◆ Work instruction ◆
Scan the data below and pick out the lines containing the word "appeared".

◆ Data extracts ◆
╔══
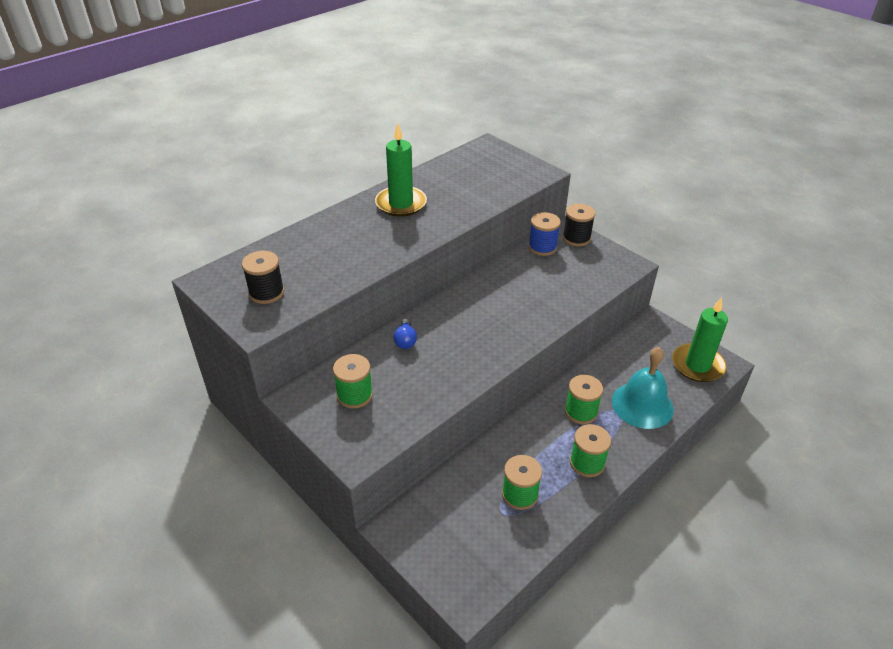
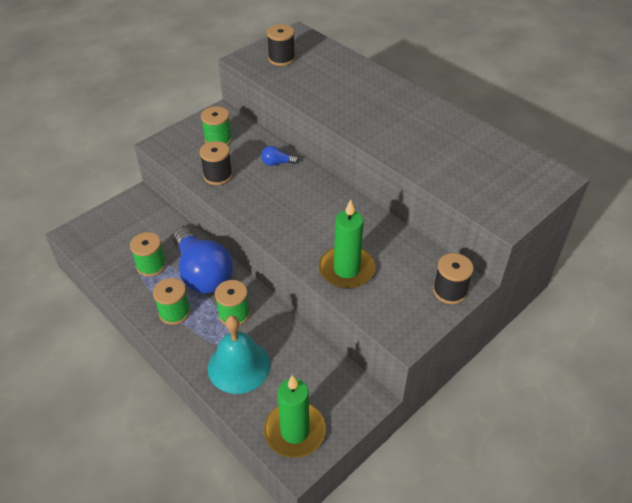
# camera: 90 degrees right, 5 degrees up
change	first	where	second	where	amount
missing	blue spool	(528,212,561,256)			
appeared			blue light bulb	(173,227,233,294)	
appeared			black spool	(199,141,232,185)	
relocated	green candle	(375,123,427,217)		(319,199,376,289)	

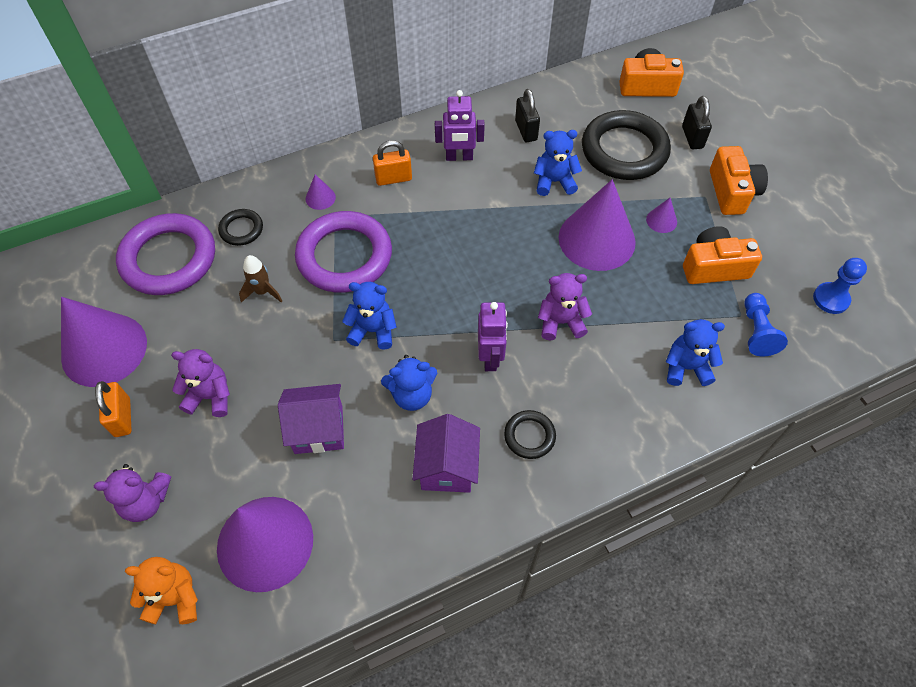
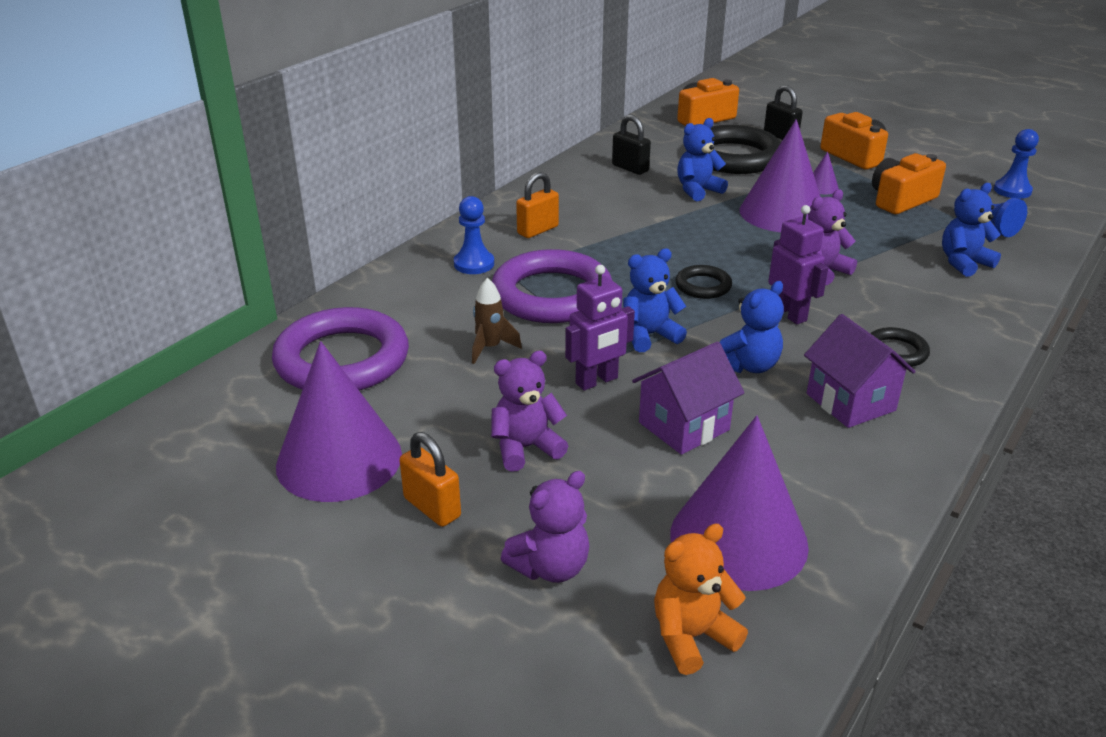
# camera: 30 degrees left, 25 degrees down
change	first	where	second	where	amount
relocated	black ring	(218,209,263,246)		(676,265,732,299)	
relocated	purple robot	(435,90,485,161)		(565,265,635,391)	
exchanged	purple cone	(305,174,336,210)	blue pawn	(454,196,494,274)	

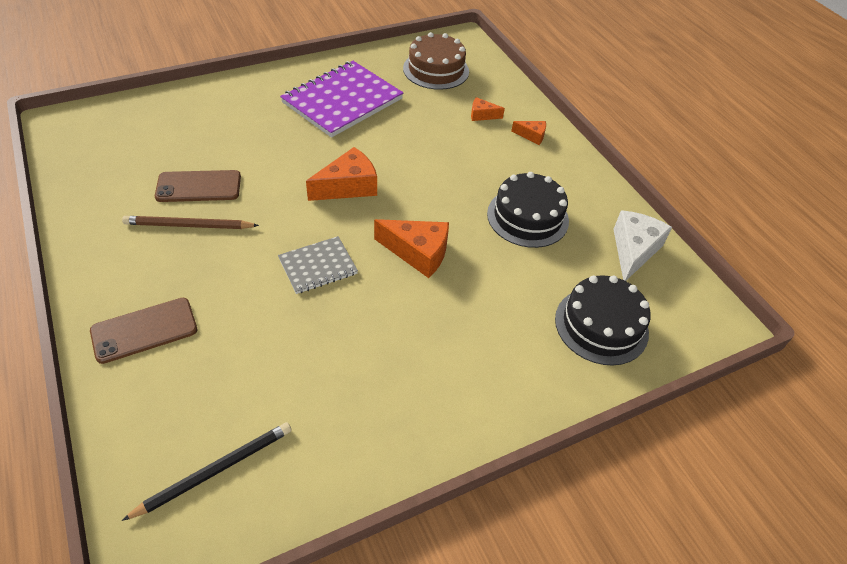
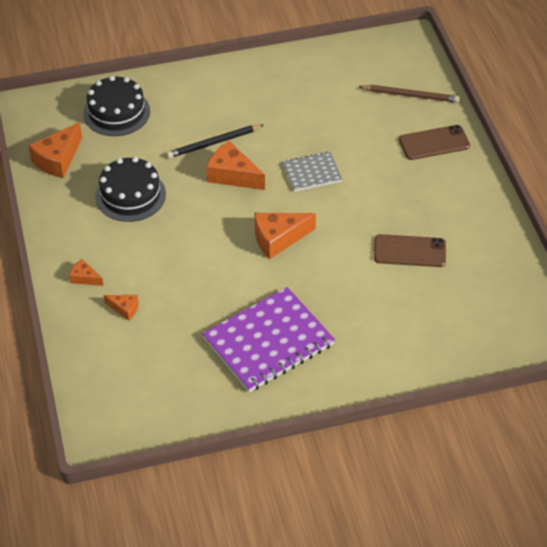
# camera: 165 degrees left, 0 degrees up
change	first	where	second	where	amount
missing	brown cake	(403,32,469,90)			
relocated	brown pencil	(122,216,259,229)		(358,85,460,103)	
relocated	black pencil	(122,422,292,521)		(167,125,264,158)	
colour	white cheese	(613,210,672,281)	orange cheese	(28,122,82,178)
╚══
◆ Answer to this exercise ◆
appeared			blue light bulb	(173,227,233,294)	
appeared			black spool	(199,141,232,185)	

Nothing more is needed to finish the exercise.